## [Your goal]
Print exactly the lines that run from the opening line of the material through the line with "none -> red brick B2:C2 level 2", and nothing else, leaving out pictures.
--------------------------------------------------
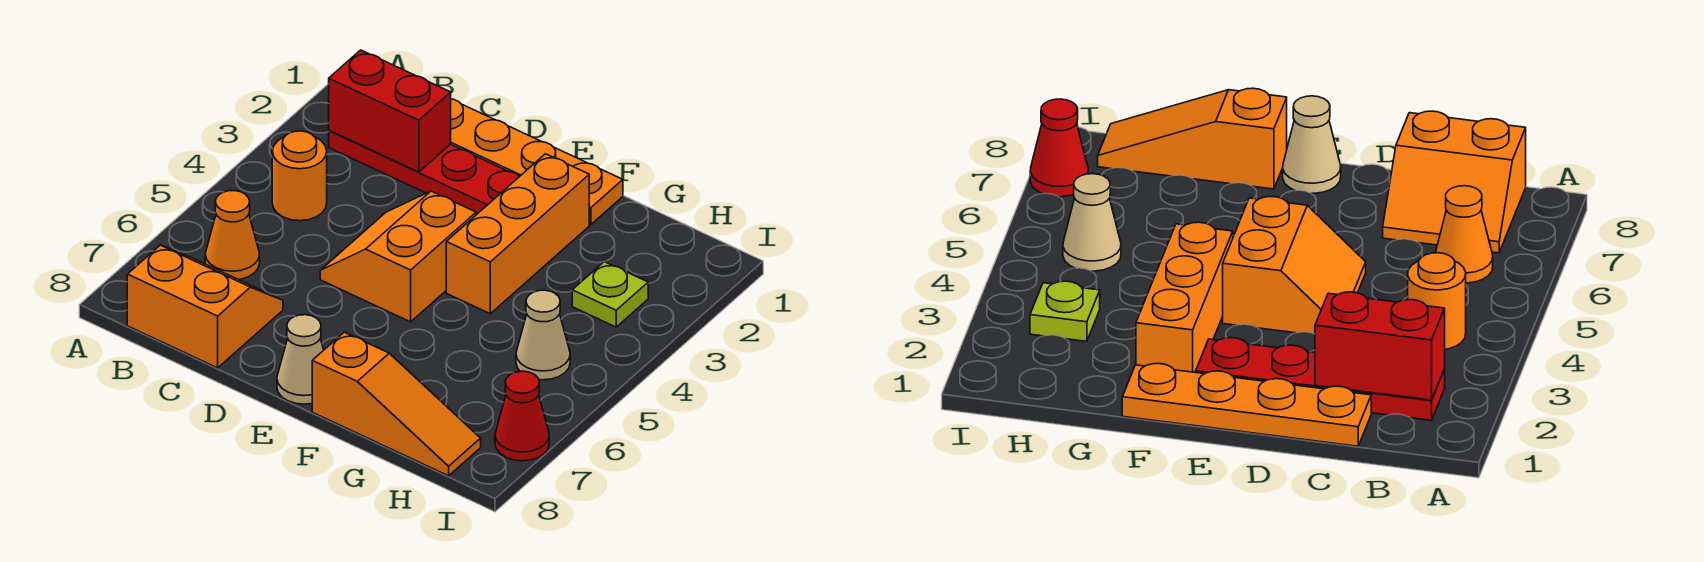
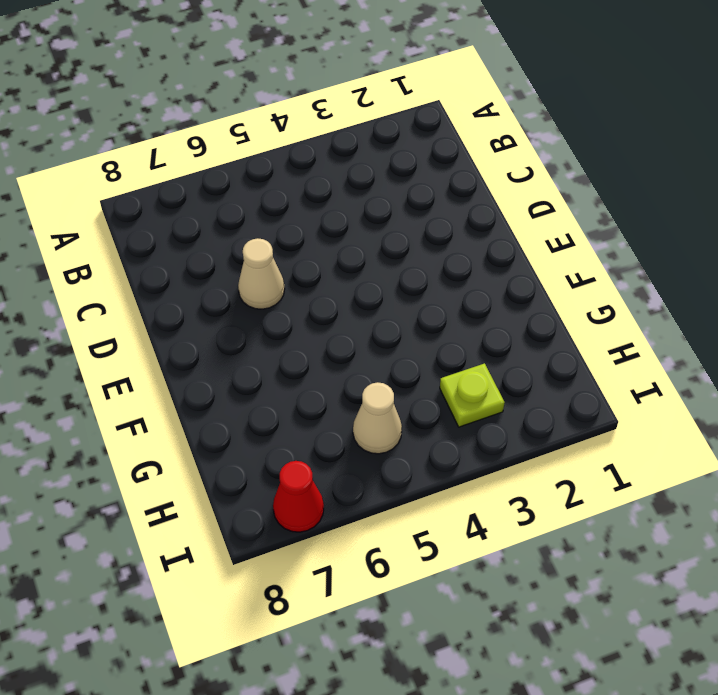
tan cone D6 level 1 -> tan cone E8 level 1
none -> red plate B2:E2 level 1
none -> orange round brick B4 level 1
none -> orange cone B6 level 1

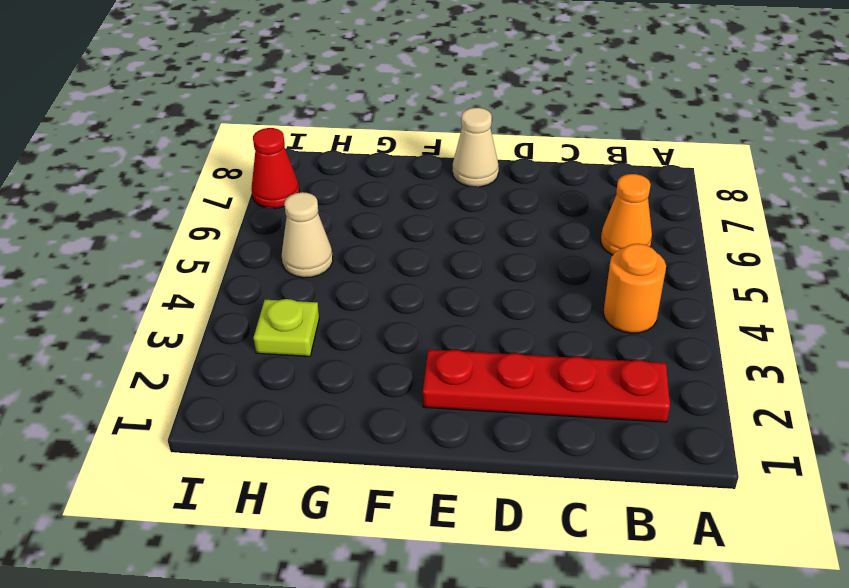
none -> orange slope B7:C8 level 1 top 8
none -> orange plate C1:F1 level 1
none -> orange slope D4:E5 level 1 top E

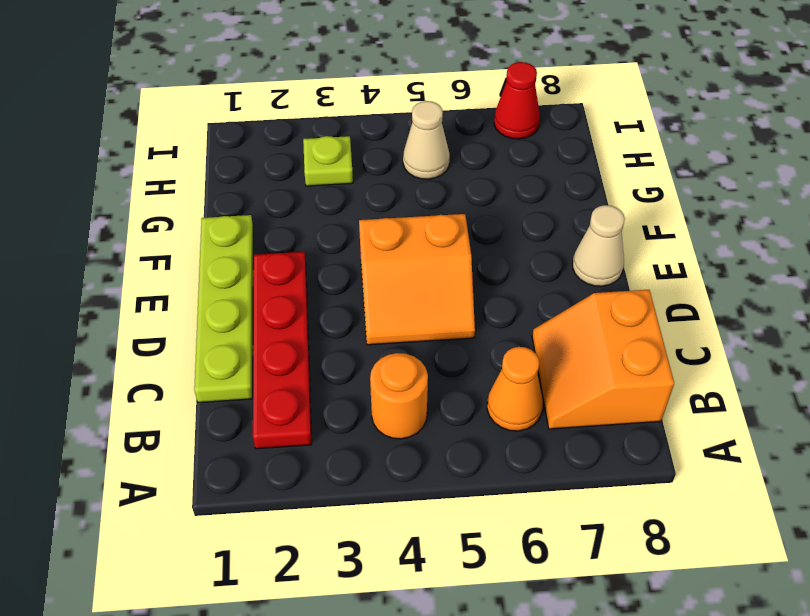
lime plate C1:F1 level 1 -> orange plate C1:F1 level 1
none -> orange brick F2:F4 level 1
none -> orange slope F8:H8 level 1 top F
none -> red brick B2:C2 level 2

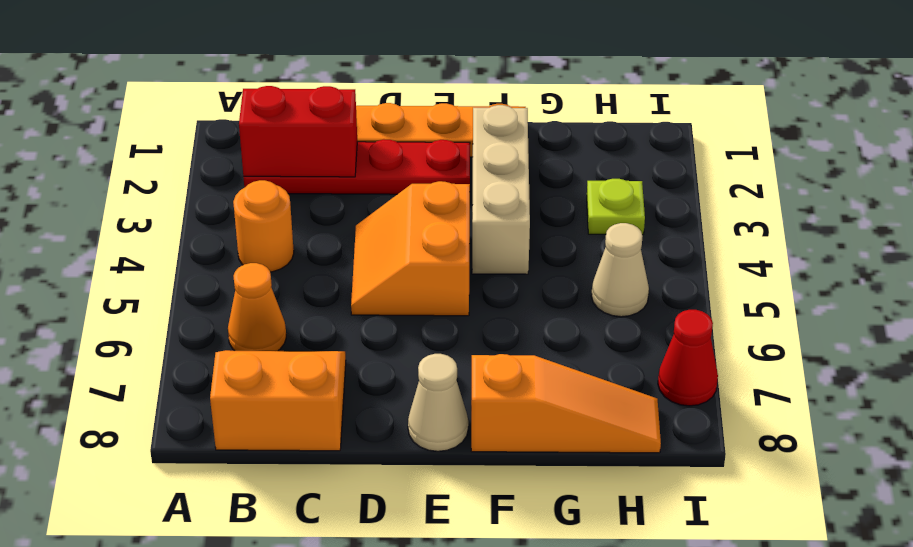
tan brick F2:F4 level 1 -> orange brick F2:F4 level 1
--------------------------------------------------
## [Task result]
tan cone D6 level 1 -> tan cone E8 level 1
none -> red plate B2:E2 level 1
none -> orange round brick B4 level 1
none -> orange cone B6 level 1

none -> orange slope B7:C8 level 1 top 8
none -> orange plate C1:F1 level 1
none -> orange slope D4:E5 level 1 top E

lime plate C1:F1 level 1 -> orange plate C1:F1 level 1
none -> orange brick F2:F4 level 1
none -> orange slope F8:H8 level 1 top F
none -> red brick B2:C2 level 2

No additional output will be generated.